Task material section start
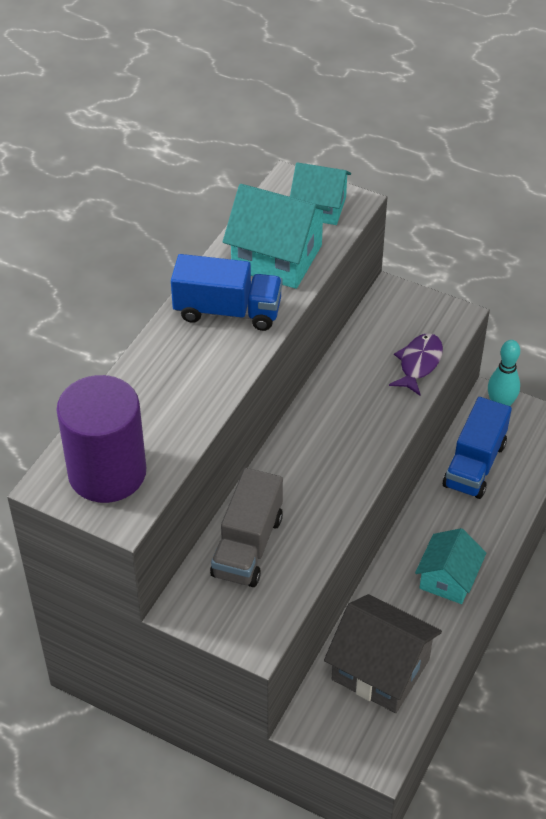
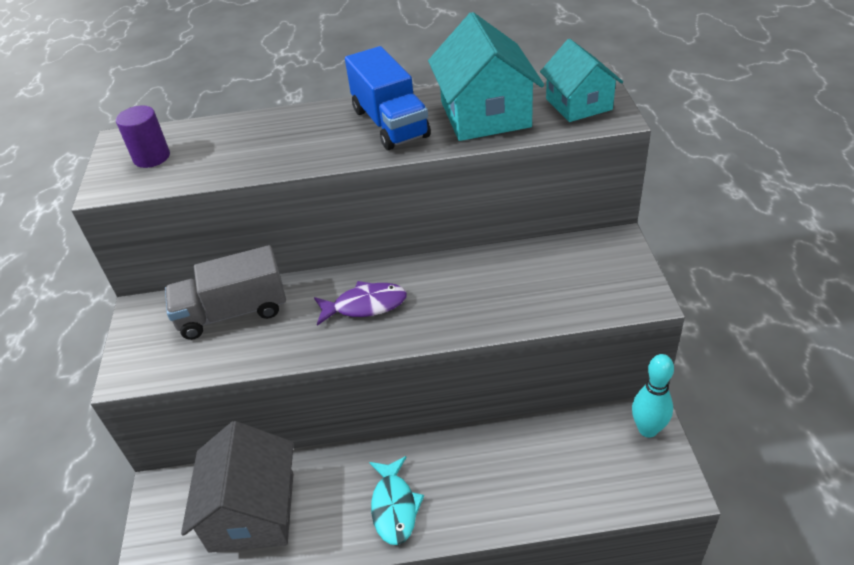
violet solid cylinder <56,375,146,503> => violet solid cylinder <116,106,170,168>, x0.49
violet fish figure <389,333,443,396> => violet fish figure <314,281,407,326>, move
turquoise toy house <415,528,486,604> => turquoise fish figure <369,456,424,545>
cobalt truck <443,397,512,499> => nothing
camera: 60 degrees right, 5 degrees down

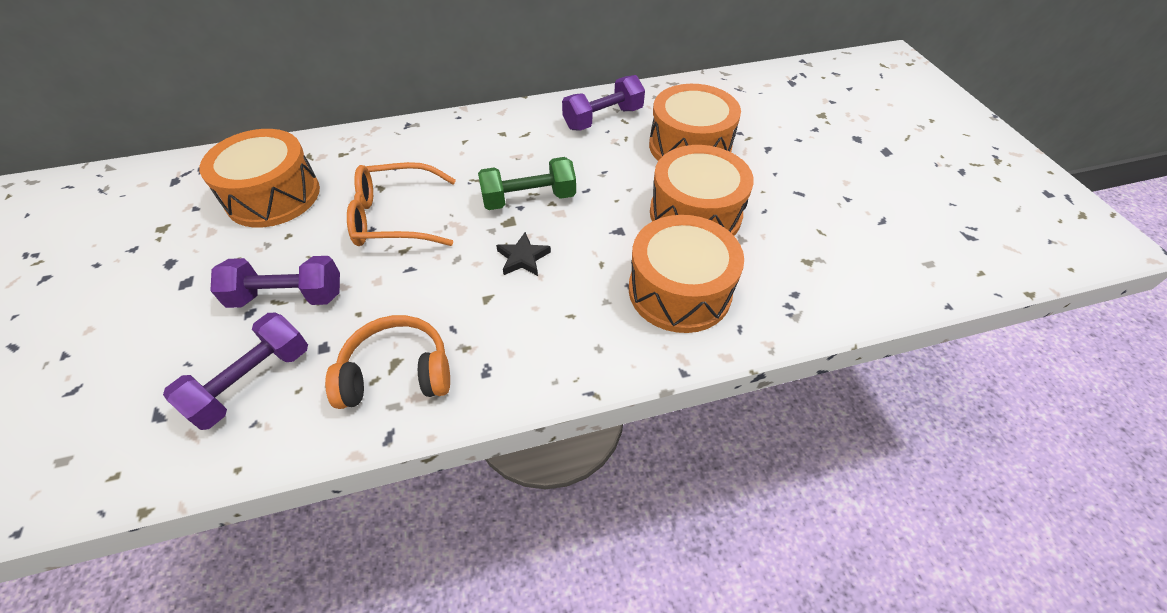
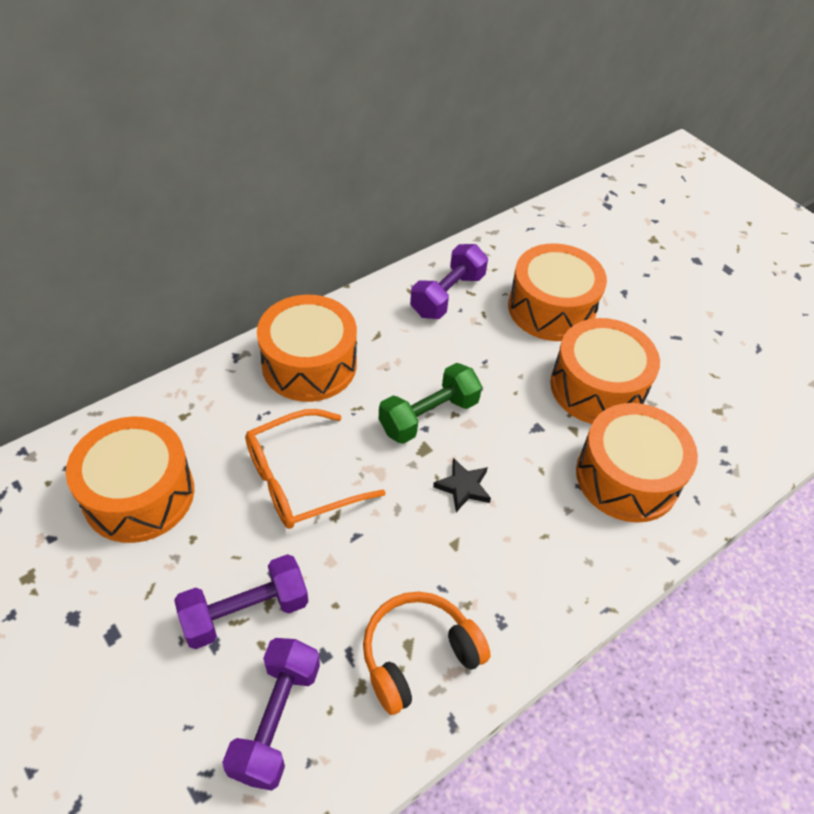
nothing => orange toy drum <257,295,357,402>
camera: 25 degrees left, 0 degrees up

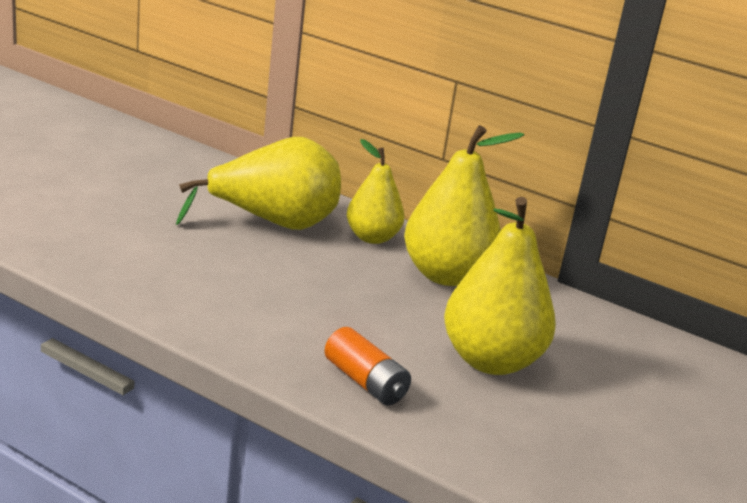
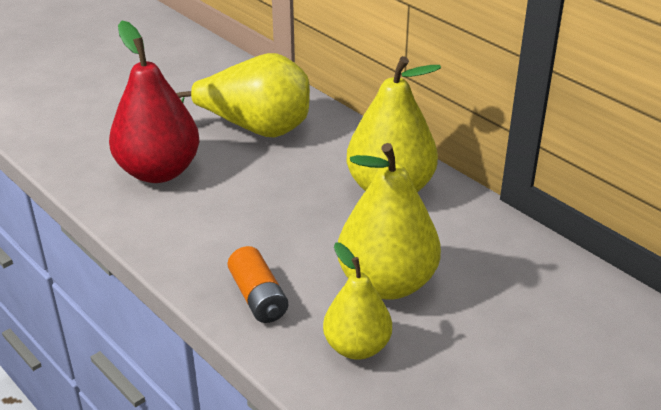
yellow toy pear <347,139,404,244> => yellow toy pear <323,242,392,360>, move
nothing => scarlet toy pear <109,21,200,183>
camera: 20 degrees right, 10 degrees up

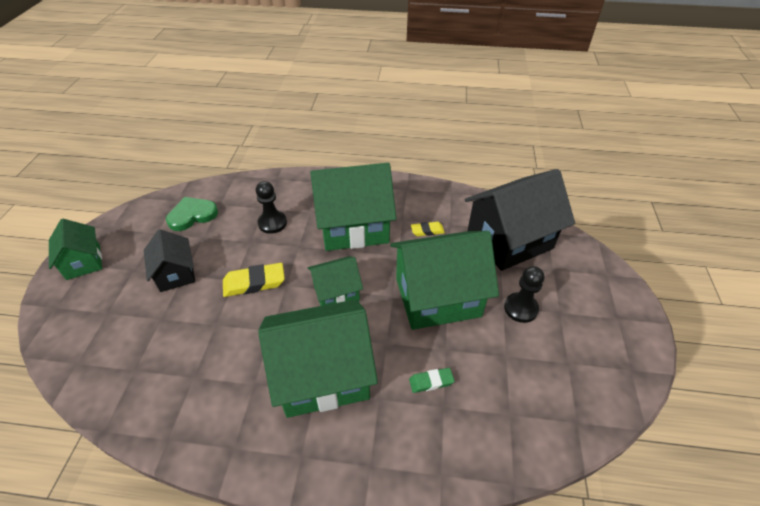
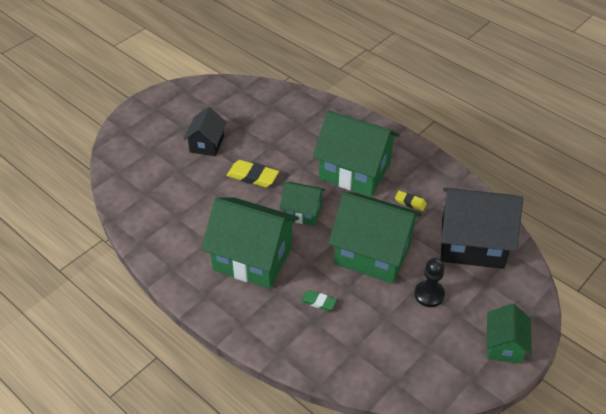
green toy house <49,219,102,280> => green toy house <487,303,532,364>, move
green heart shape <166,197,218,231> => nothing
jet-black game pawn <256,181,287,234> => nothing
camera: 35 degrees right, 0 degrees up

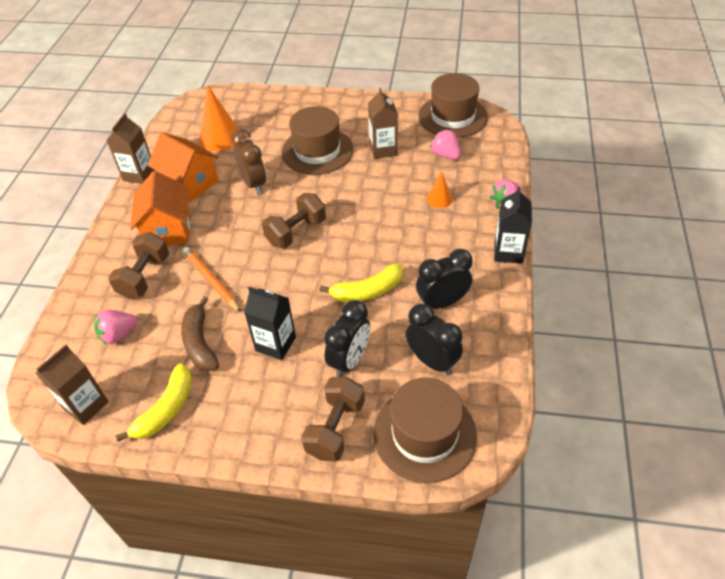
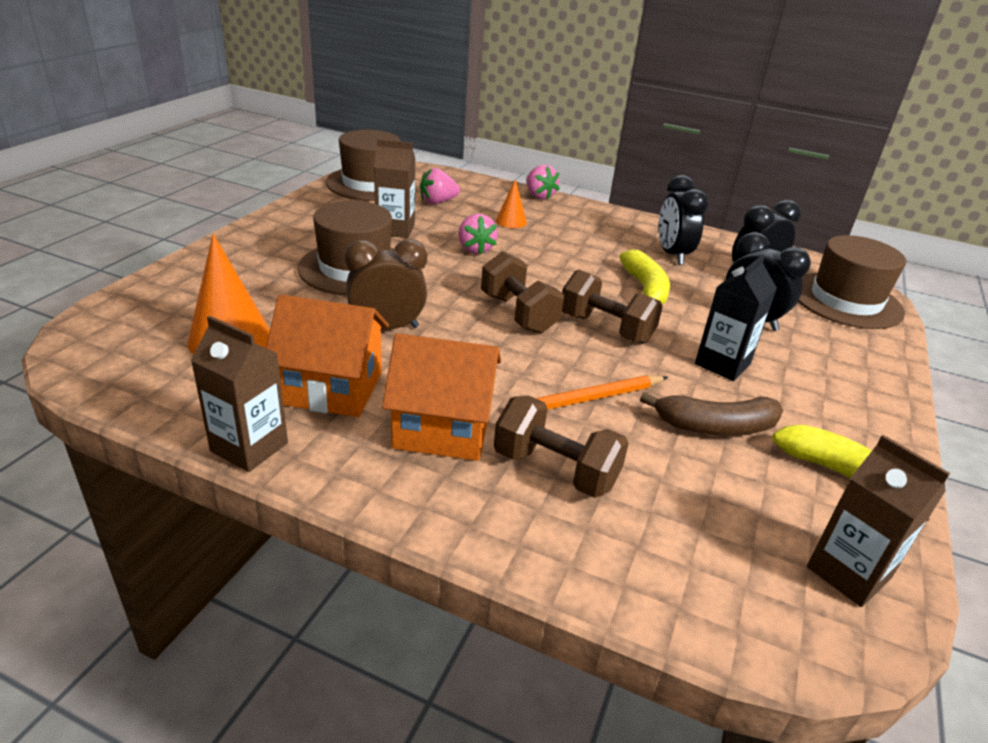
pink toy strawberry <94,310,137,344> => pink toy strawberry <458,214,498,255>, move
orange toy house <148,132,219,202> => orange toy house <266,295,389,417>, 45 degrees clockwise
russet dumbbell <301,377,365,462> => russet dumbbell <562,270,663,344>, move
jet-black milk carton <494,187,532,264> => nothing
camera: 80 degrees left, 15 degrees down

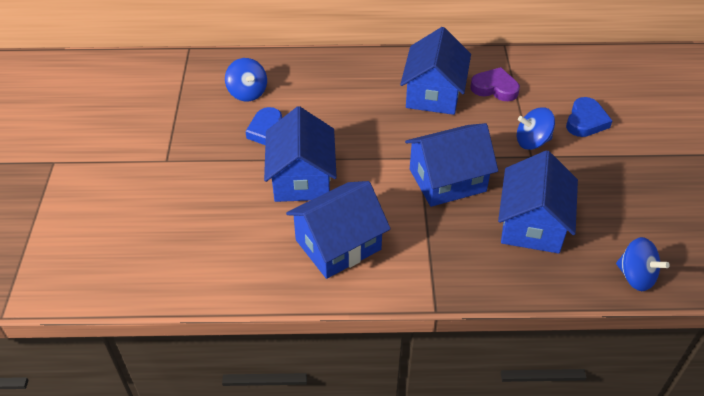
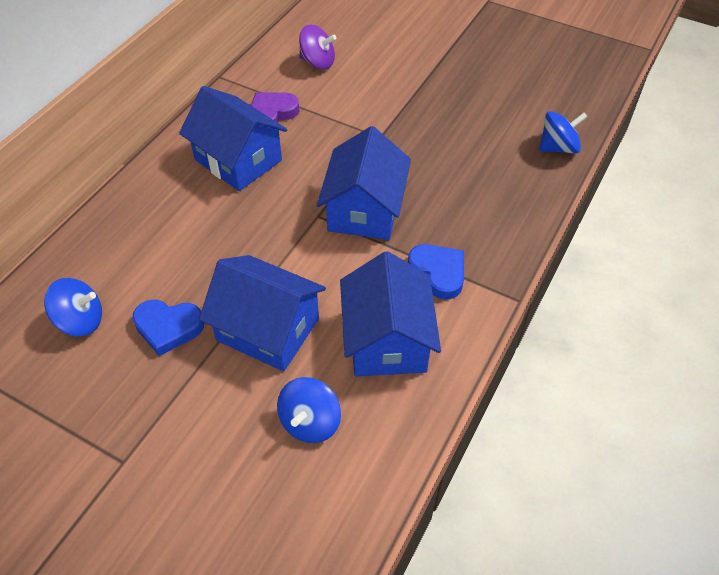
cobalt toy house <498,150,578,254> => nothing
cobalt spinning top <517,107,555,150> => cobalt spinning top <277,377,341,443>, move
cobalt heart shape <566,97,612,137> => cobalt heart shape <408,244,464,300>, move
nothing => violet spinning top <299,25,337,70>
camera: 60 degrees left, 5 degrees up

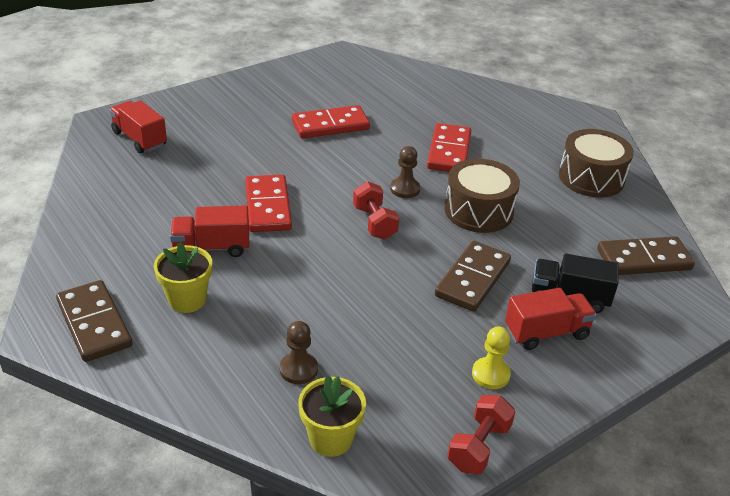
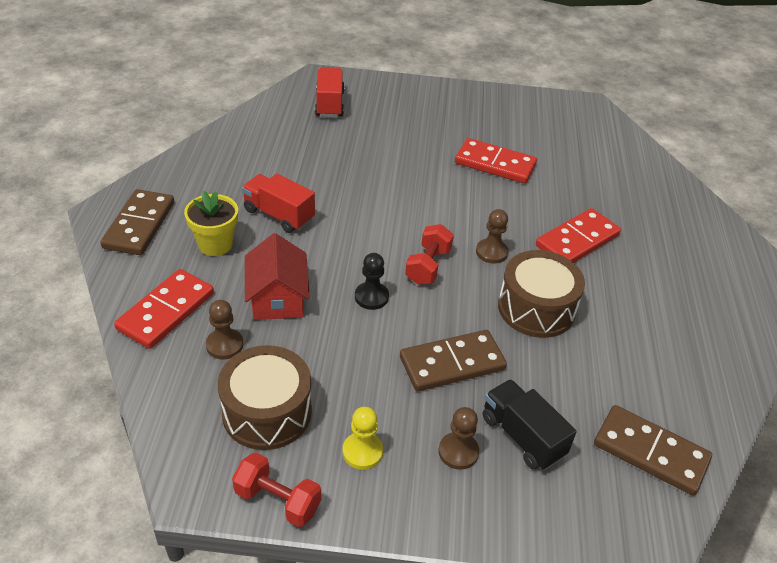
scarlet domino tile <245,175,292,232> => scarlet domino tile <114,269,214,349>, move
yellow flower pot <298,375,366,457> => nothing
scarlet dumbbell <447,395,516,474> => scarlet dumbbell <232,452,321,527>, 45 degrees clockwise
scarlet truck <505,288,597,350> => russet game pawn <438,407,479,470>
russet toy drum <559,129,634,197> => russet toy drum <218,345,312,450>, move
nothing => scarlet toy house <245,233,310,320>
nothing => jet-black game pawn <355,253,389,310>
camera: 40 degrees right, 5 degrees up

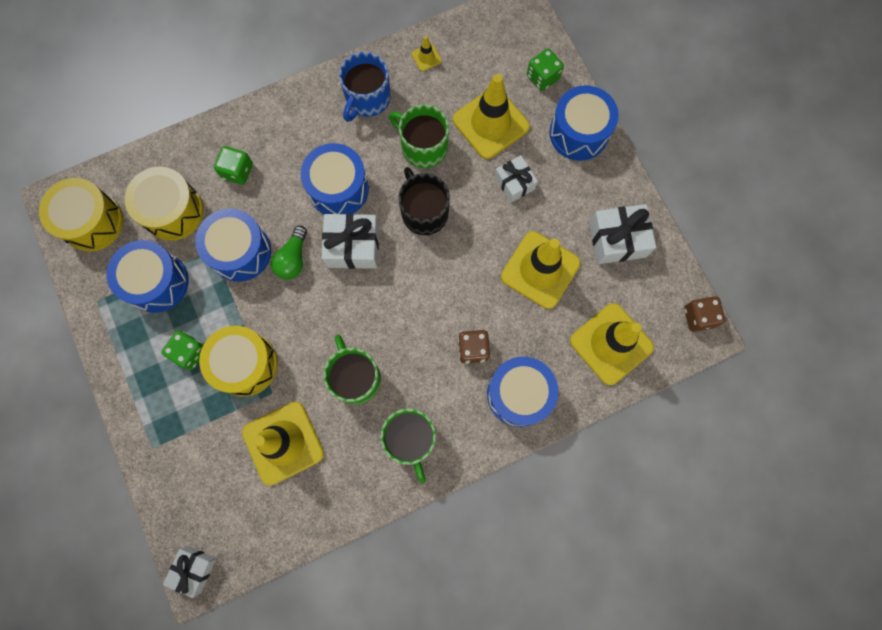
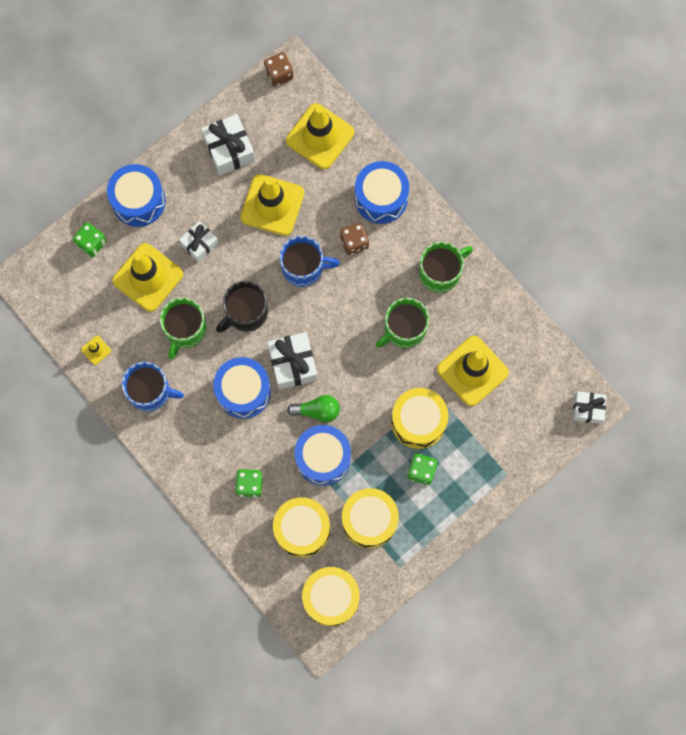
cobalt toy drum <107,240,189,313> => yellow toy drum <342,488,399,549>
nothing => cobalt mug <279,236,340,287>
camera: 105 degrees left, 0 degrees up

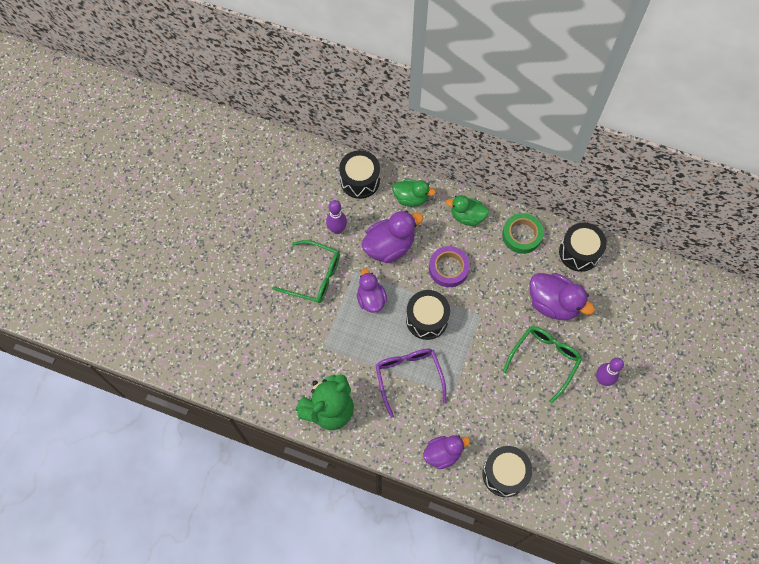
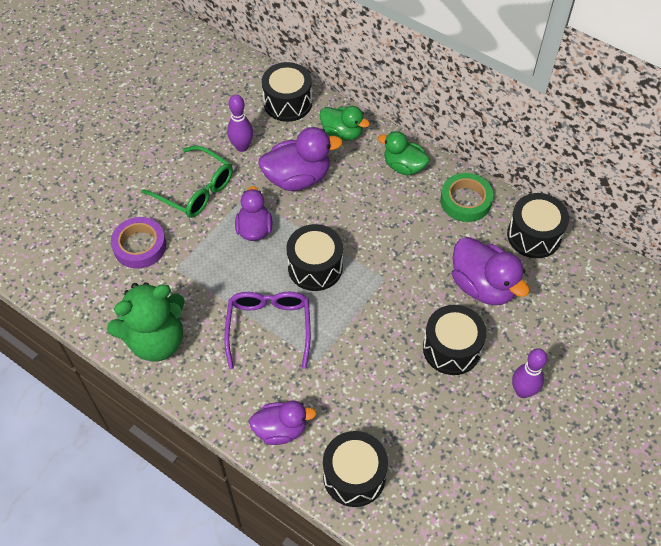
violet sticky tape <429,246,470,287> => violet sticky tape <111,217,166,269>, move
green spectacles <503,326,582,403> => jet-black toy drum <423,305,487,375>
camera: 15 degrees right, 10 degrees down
Task material section end
Task description: Pictures stay out, but every record above is to be returned exactly.

Answer to this exercise:
violet solid cylinder <56,375,146,503> => violet solid cylinder <116,106,170,168>, x0.49
violet fish figure <389,333,443,396> => violet fish figure <314,281,407,326>, move
turquoise toy house <415,528,486,604> => turquoise fish figure <369,456,424,545>
cobalt truck <443,397,512,499> => nothing
camera: 60 degrees right, 5 degrees down

nothing => orange toy drum <257,295,357,402>
camera: 25 degrees left, 0 degrees up

yellow toy pear <347,139,404,244> => yellow toy pear <323,242,392,360>, move
nothing => scarlet toy pear <109,21,200,183>
camera: 20 degrees right, 10 degrees up

green toy house <49,219,102,280> => green toy house <487,303,532,364>, move
green heart shape <166,197,218,231> => nothing
jet-black game pawn <256,181,287,234> => nothing
camera: 35 degrees right, 0 degrees up

pink toy strawberry <94,310,137,344> => pink toy strawberry <458,214,498,255>, move
orange toy house <148,132,219,202> => orange toy house <266,295,389,417>, 45 degrees clockwise
russet dumbbell <301,377,365,462> => russet dumbbell <562,270,663,344>, move
jet-black milk carton <494,187,532,264> => nothing
camera: 80 degrees left, 15 degrees down

cobalt toy house <498,150,578,254> => nothing
cobalt spinning top <517,107,555,150> => cobalt spinning top <277,377,341,443>, move
cobalt heart shape <566,97,612,137> => cobalt heart shape <408,244,464,300>, move
nothing => violet spinning top <299,25,337,70>
camera: 60 degrees left, 5 degrees up

scarlet domino tile <245,175,292,232> => scarlet domino tile <114,269,214,349>, move
yellow flower pot <298,375,366,457> => nothing
scarlet dumbbell <447,395,516,474> => scarlet dumbbell <232,452,321,527>, 45 degrees clockwise
scarlet truck <505,288,597,350> => russet game pawn <438,407,479,470>
russet toy drum <559,129,634,197> => russet toy drum <218,345,312,450>, move
nothing => scarlet toy house <245,233,310,320>
nothing => jet-black game pawn <355,253,389,310>
camera: 40 degrees right, 5 degrees up

cobalt toy drum <107,240,189,313> => yellow toy drum <342,488,399,549>
nothing => cobalt mug <279,236,340,287>
camera: 105 degrees left, 0 degrees up

violet sticky tape <429,246,470,287> => violet sticky tape <111,217,166,269>, move
green spectacles <503,326,582,403> => jet-black toy drum <423,305,487,375>
camera: 15 degrees right, 10 degrees down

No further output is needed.